[INSTRUCTIONS TO FOLLOW] Starting at the line with "camera: 25 degrees right, 10 degrees down" and going on through the line with "(444, 270) = (274, 315): purple", reproduce each line in the records below exactly and nothing more.

[LISTED RECORDS]

::::

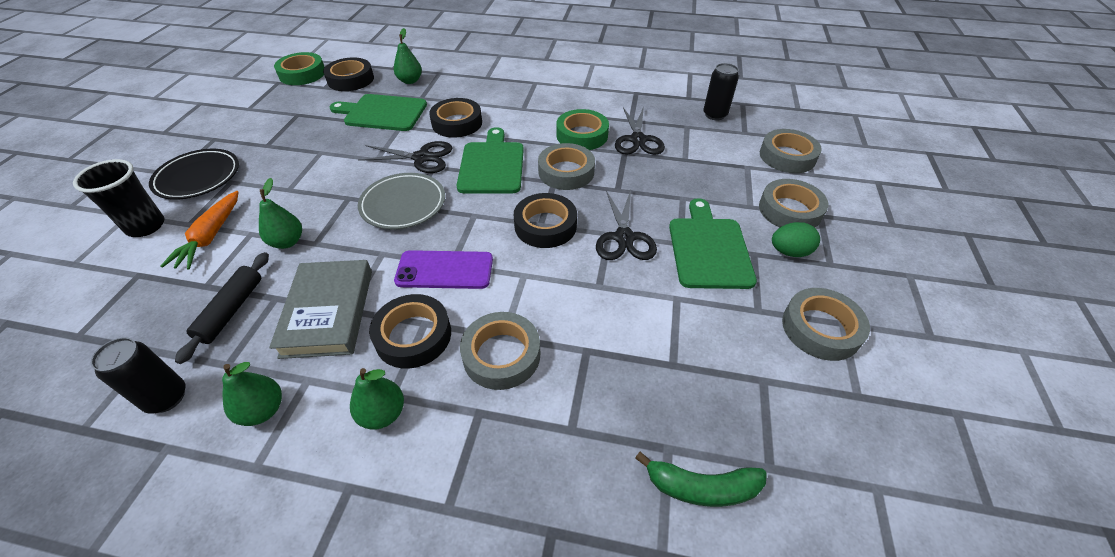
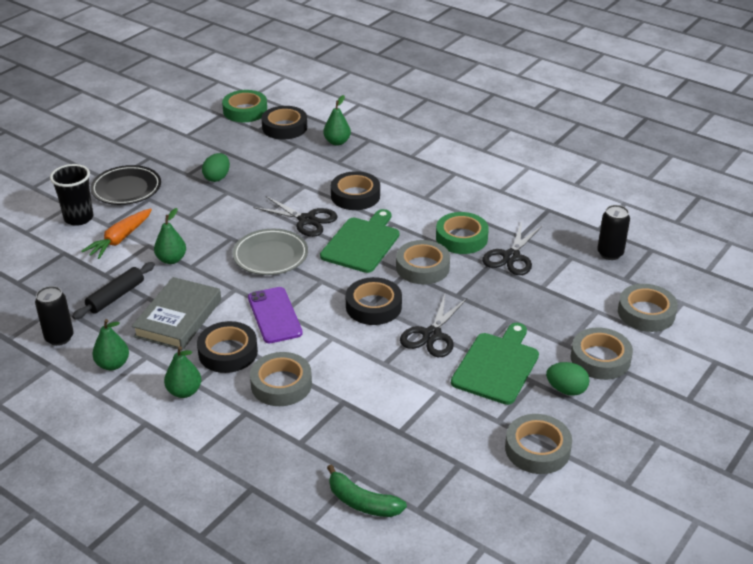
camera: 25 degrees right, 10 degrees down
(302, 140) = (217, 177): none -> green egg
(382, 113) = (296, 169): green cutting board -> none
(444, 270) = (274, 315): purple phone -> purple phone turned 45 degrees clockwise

::::

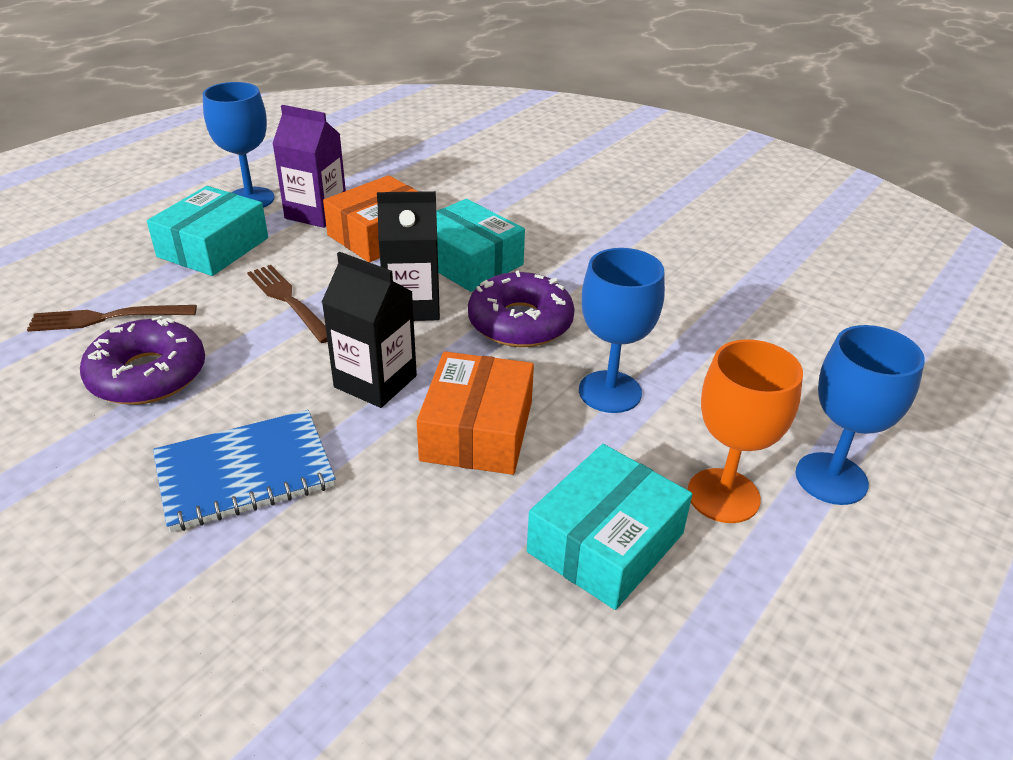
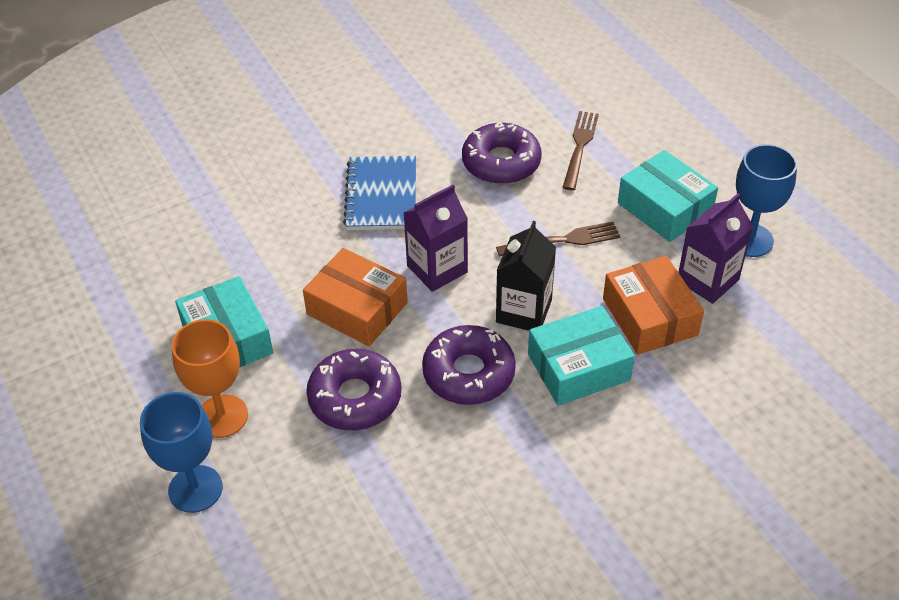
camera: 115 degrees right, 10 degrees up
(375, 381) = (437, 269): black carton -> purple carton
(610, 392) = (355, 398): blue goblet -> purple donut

::::

[ANSWER TO THIS PROBLEM]
camera: 25 degrees right, 10 degrees down
(302, 140) = (217, 177): none -> green egg
(382, 113) = (296, 169): green cutting board -> none
(444, 270) = (274, 315): purple phone -> purple phone turned 45 degrees clockwise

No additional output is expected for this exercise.